[[ THE RECORDS, beginning ]]

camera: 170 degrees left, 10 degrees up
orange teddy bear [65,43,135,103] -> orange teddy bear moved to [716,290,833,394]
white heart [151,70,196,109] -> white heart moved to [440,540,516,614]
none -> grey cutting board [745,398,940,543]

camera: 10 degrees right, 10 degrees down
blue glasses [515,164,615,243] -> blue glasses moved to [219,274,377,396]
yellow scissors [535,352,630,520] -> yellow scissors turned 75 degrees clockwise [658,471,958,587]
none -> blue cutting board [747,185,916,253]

[[ THE RECORDS, end ]]

EXERCISE OBJECTIVE
Give all of the entries again, word for word.

REPLY TO THE EXERCISE
camera: 170 degrees left, 10 degrees up
orange teddy bear [65,43,135,103] -> orange teddy bear moved to [716,290,833,394]
white heart [151,70,196,109] -> white heart moved to [440,540,516,614]
none -> grey cutting board [745,398,940,543]

camera: 10 degrees right, 10 degrees down
blue glasses [515,164,615,243] -> blue glasses moved to [219,274,377,396]
yellow scissors [535,352,630,520] -> yellow scissors turned 75 degrees clockwise [658,471,958,587]
none -> blue cutting board [747,185,916,253]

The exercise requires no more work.